> _ASSIGNED TASK_
All of the entries need to be copied character for character.

─── SUPPLIED ENTRIES

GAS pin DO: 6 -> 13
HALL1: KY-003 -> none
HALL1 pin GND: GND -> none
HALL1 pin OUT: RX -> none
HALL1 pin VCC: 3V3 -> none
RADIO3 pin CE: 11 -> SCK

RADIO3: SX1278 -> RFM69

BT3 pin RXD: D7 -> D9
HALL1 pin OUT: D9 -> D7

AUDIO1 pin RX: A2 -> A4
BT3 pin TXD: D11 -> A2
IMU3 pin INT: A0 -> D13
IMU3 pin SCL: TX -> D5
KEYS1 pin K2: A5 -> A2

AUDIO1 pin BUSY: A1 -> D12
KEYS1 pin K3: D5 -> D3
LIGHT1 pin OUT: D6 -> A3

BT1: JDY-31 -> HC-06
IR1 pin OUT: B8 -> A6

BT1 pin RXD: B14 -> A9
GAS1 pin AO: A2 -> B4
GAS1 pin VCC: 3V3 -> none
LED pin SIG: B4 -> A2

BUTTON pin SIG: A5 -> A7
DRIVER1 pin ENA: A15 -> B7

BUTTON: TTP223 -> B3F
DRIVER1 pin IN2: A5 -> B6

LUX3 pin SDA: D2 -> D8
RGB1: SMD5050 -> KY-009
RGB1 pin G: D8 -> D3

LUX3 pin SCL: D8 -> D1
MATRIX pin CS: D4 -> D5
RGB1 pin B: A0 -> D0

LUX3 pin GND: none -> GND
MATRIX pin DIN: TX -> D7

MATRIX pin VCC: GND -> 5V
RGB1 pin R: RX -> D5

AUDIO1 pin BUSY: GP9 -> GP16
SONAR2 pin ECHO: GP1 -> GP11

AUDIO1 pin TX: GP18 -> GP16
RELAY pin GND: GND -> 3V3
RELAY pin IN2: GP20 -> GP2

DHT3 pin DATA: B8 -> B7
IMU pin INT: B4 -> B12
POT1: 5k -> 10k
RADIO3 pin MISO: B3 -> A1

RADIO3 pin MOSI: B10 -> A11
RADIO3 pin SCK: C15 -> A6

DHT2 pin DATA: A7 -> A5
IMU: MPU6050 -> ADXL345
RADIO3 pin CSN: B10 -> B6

──────

> _EXERCISE SOLUTION_
GAS pin DO: 6 -> 13
HALL1: KY-003 -> none
HALL1 pin GND: GND -> none
HALL1 pin OUT: RX -> none
HALL1 pin VCC: 3V3 -> none
RADIO3 pin CE: 11 -> SCK

RADIO3: SX1278 -> RFM69

BT3 pin RXD: D7 -> D9
HALL1 pin OUT: D9 -> D7

AUDIO1 pin RX: A2 -> A4
BT3 pin TXD: D11 -> A2
IMU3 pin INT: A0 -> D13
IMU3 pin SCL: TX -> D5
KEYS1 pin K2: A5 -> A2

AUDIO1 pin BUSY: A1 -> D12
KEYS1 pin K3: D5 -> D3
LIGHT1 pin OUT: D6 -> A3

BT1: JDY-31 -> HC-06
IR1 pin OUT: B8 -> A6

BT1 pin RXD: B14 -> A9
GAS1 pin AO: A2 -> B4
GAS1 pin VCC: 3V3 -> none
LED pin SIG: B4 -> A2

BUTTON pin SIG: A5 -> A7
DRIVER1 pin ENA: A15 -> B7

BUTTON: TTP223 -> B3F
DRIVER1 pin IN2: A5 -> B6

LUX3 pin SDA: D2 -> D8
RGB1: SMD5050 -> KY-009
RGB1 pin G: D8 -> D3

LUX3 pin SCL: D8 -> D1
MATRIX pin CS: D4 -> D5
RGB1 pin B: A0 -> D0

LUX3 pin GND: none -> GND
MATRIX pin DIN: TX -> D7

MATRIX pin VCC: GND -> 5V
RGB1 pin R: RX -> D5

AUDIO1 pin BUSY: GP9 -> GP16
SONAR2 pin ECHO: GP1 -> GP11

AUDIO1 pin TX: GP18 -> GP16
RELAY pin GND: GND -> 3V3
RELAY pin IN2: GP20 -> GP2

DHT3 pin DATA: B8 -> B7
IMU pin INT: B4 -> B12
POT1: 5k -> 10k
RADIO3 pin MISO: B3 -> A1

RADIO3 pin MOSI: B10 -> A11
RADIO3 pin SCK: C15 -> A6

DHT2 pin DATA: A7 -> A5
IMU: MPU6050 -> ADXL345
RADIO3 pin CSN: B10 -> B6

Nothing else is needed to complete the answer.